Can you copy out all of the data below, line for line, without altering a single character?

Material to process

___

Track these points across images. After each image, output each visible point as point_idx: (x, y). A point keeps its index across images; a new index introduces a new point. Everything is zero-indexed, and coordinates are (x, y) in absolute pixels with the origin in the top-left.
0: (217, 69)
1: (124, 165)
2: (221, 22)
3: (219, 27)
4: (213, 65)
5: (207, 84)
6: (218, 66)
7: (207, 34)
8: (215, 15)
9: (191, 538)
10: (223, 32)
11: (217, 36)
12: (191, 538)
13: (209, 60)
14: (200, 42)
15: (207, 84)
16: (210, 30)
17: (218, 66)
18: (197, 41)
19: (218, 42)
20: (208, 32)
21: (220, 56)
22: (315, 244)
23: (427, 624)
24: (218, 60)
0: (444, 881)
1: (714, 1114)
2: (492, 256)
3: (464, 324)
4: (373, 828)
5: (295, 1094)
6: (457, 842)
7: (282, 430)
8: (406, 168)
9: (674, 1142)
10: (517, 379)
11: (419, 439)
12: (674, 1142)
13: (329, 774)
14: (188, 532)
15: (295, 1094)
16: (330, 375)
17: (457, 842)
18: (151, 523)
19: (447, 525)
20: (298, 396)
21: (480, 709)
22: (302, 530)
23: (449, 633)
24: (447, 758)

___

Solution for this problem
Track these points across images. After each image, output each visible point as point_idx: (x, y). A point keeps its index across images; a new index introduces a new point. Everything is zero-indexed, and coordinates are (x, y) in absolute pixels with the origin in the top-left.
0: (217, 69)
1: (124, 165)
2: (221, 22)
3: (219, 27)
4: (213, 65)
5: (207, 84)
6: (218, 66)
7: (207, 34)
8: (215, 15)
9: (191, 538)
10: (223, 32)
11: (217, 36)
12: (191, 538)
13: (209, 60)
14: (200, 42)
15: (207, 84)
16: (210, 30)
17: (218, 66)
18: (197, 41)
19: (218, 42)
20: (208, 32)
21: (220, 56)
22: (315, 244)
23: (427, 624)
24: (218, 60)
0: (444, 881)
1: (714, 1114)
2: (492, 256)
3: (464, 324)
4: (373, 828)
5: (295, 1094)
6: (457, 842)
7: (282, 430)
8: (406, 168)
9: (674, 1142)
10: (517, 379)
11: (419, 439)
12: (674, 1142)
13: (329, 774)
14: (188, 532)
15: (295, 1094)
16: (330, 375)
17: (457, 842)
18: (151, 523)
19: (447, 525)
20: (298, 396)
21: (480, 709)
22: (302, 530)
23: (449, 633)
24: (447, 758)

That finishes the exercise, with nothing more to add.